### Records from a data source
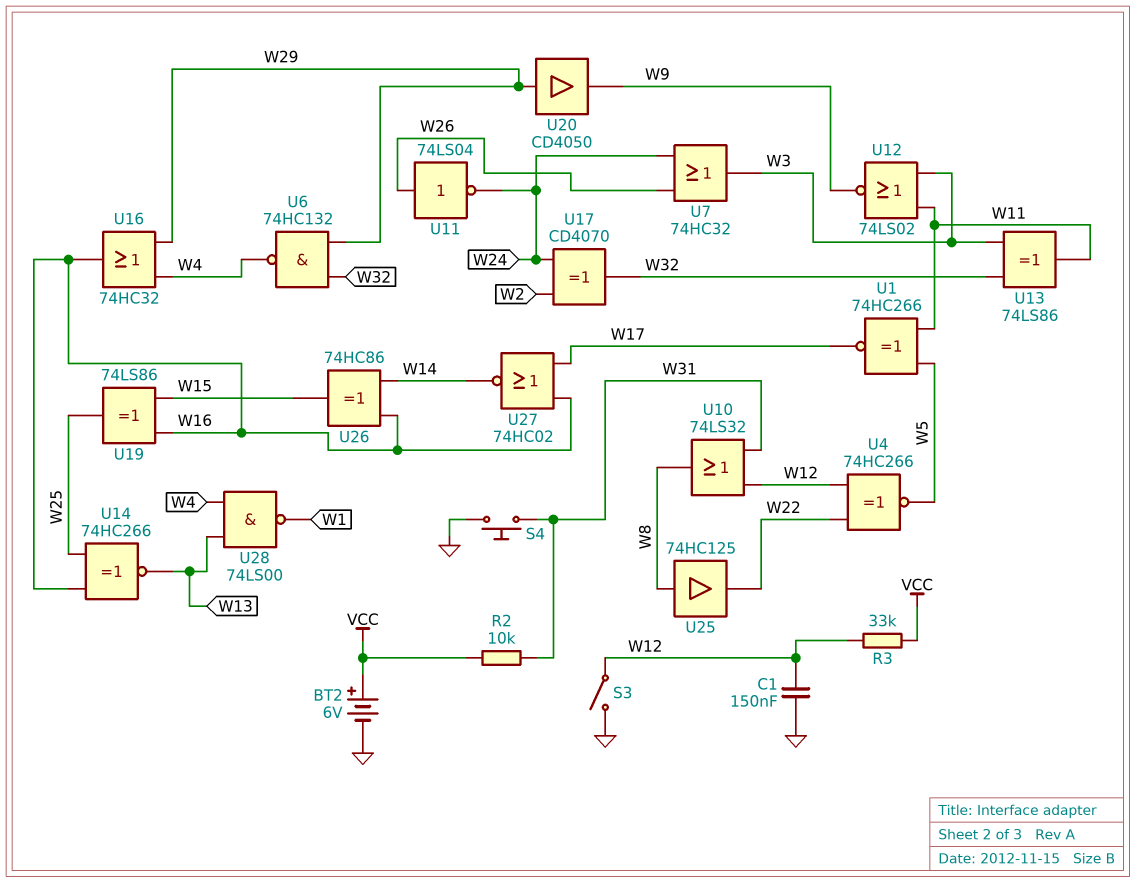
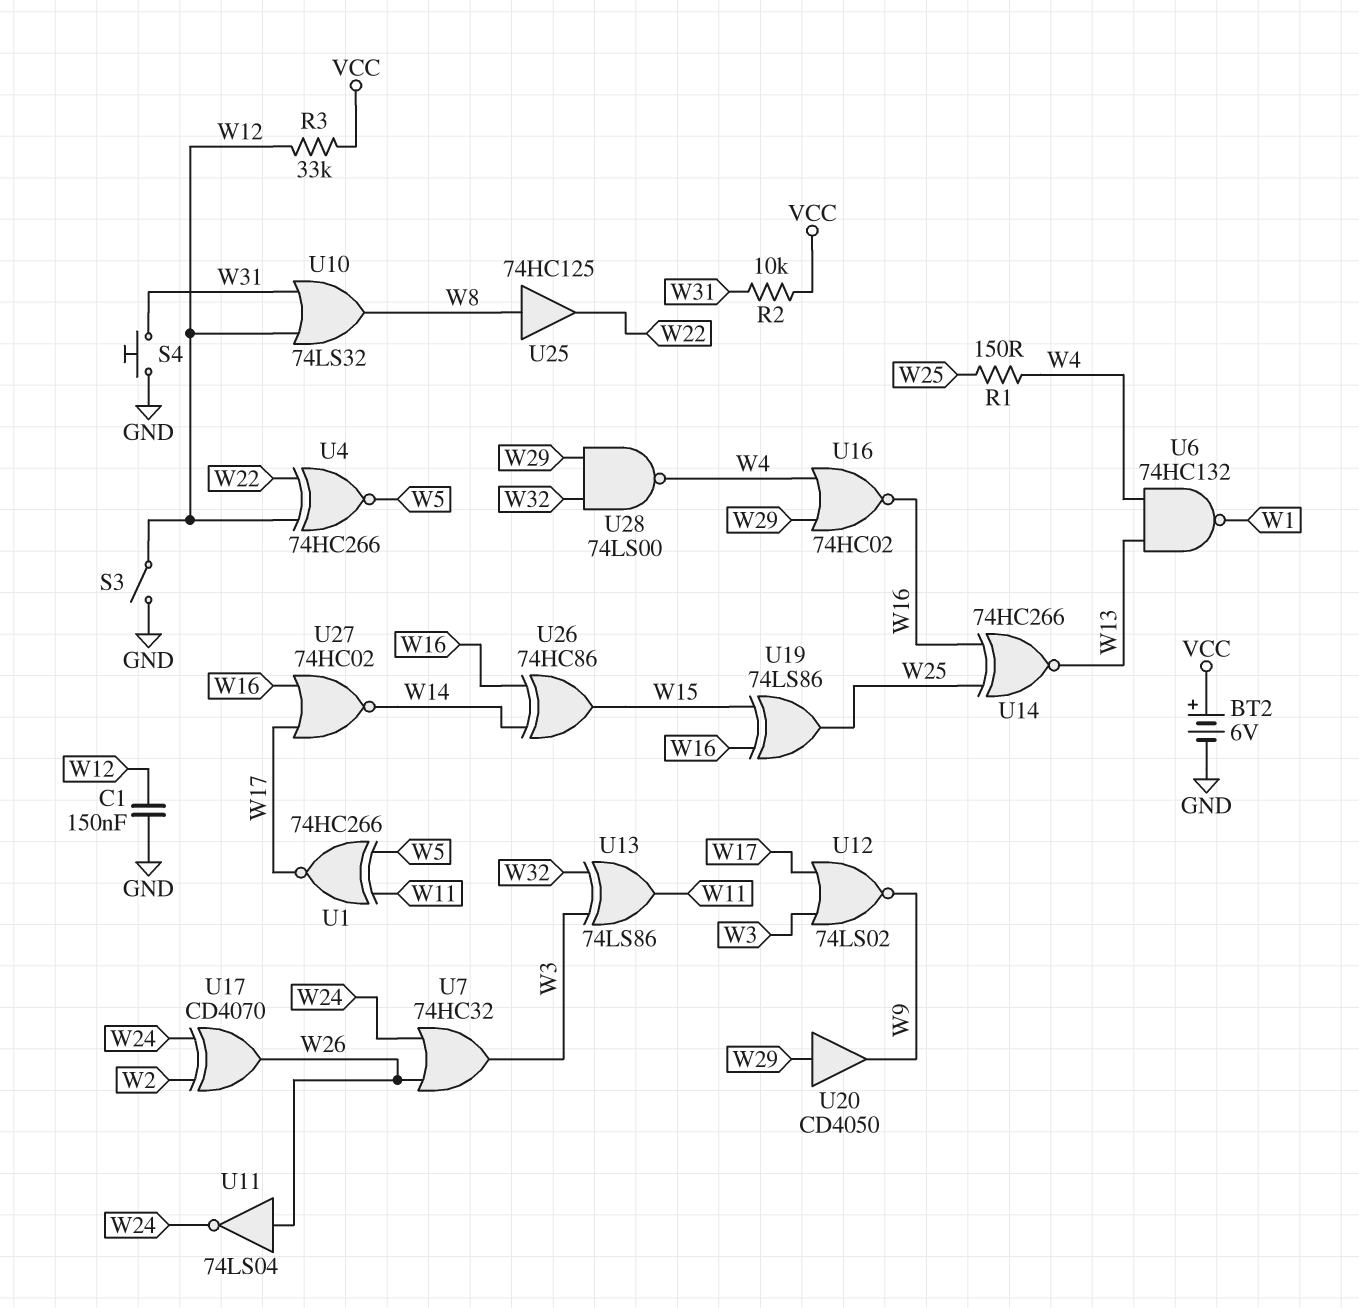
R1: none -> 150 (W4, W25)
U6: NAND 74HC132 (in W29, in W32, out W4) -> NAND 74HC132 (in W4, in W13, out W1)
U12: NOR 74LS02 (in W3, in W11, out W9) -> NOR 74LS02 (in W3, in W17, out W9)
U16: OR 74HC32 (in W4, in W29, out W16) -> NOR 74HC02 (in W4, in W29, out W16)
U17: XOR CD4070 (in W2, in W24, out W32) -> XOR CD4070 (in W2, in W24, out W26)
U28: NAND 74LS00 (in W4, in W13, out W1) -> NAND 74LS00 (in W29, in W32, out W4)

### Instructions for the task
Each record should be given again exactly, with no picture carried over.

### Output of the task
R1: none -> 150 (W4, W25)
U6: NAND 74HC132 (in W29, in W32, out W4) -> NAND 74HC132 (in W4, in W13, out W1)
U12: NOR 74LS02 (in W3, in W11, out W9) -> NOR 74LS02 (in W3, in W17, out W9)
U16: OR 74HC32 (in W4, in W29, out W16) -> NOR 74HC02 (in W4, in W29, out W16)
U17: XOR CD4070 (in W2, in W24, out W32) -> XOR CD4070 (in W2, in W24, out W26)
U28: NAND 74LS00 (in W4, in W13, out W1) -> NAND 74LS00 (in W29, in W32, out W4)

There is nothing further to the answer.